WHAT THE TASK REQUIRES –
Change every occurrence of "highlighted" in the entries below to "marked" and leave everything else as it is. Omit the pictures from your output.

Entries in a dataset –

################

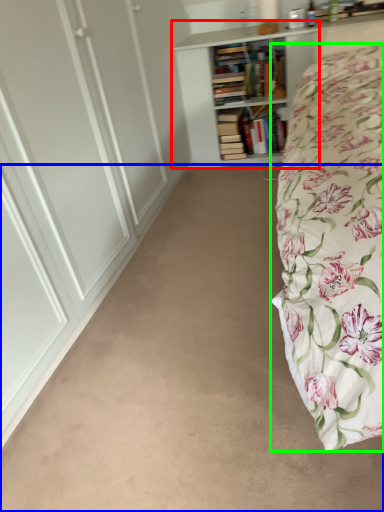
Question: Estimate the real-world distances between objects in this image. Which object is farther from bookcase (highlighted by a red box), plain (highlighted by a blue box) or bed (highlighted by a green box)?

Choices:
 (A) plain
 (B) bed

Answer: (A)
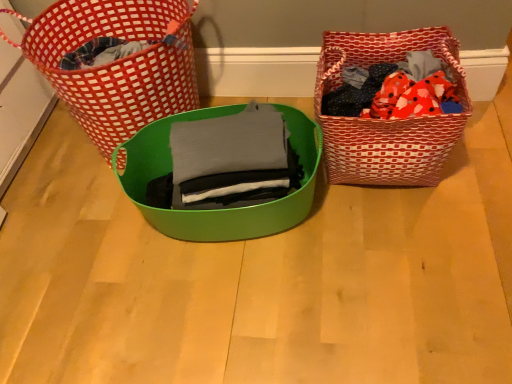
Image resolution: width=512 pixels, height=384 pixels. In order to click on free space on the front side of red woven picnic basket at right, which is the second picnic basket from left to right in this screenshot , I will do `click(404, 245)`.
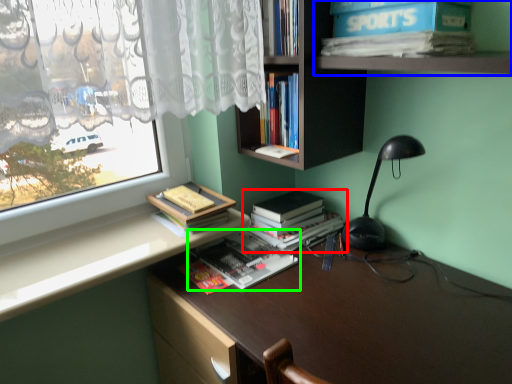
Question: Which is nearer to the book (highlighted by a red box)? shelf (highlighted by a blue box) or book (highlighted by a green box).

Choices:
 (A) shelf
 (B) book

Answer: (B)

################

OUTPUT FOR THIS TASK –
Question: Estimate the real-world distances between objects in this image. Which object is farther from bookcase (marked by a red box), plain (marked by a blue box) or bed (marked by a green box)?

Choices:
 (A) plain
 (B) bed

Answer: (A)
Image resolution: width=512 pixels, height=384 pixels. In order to click on free space on the front side of red woven picnic basket at right, which is the second picnic basket from left to right in this screenshot , I will do `click(404, 245)`.
Question: Which is nearer to the book (marked by a red box)? shelf (marked by a blue box) or book (marked by a green box).

Choices:
 (A) shelf
 (B) book

Answer: (B)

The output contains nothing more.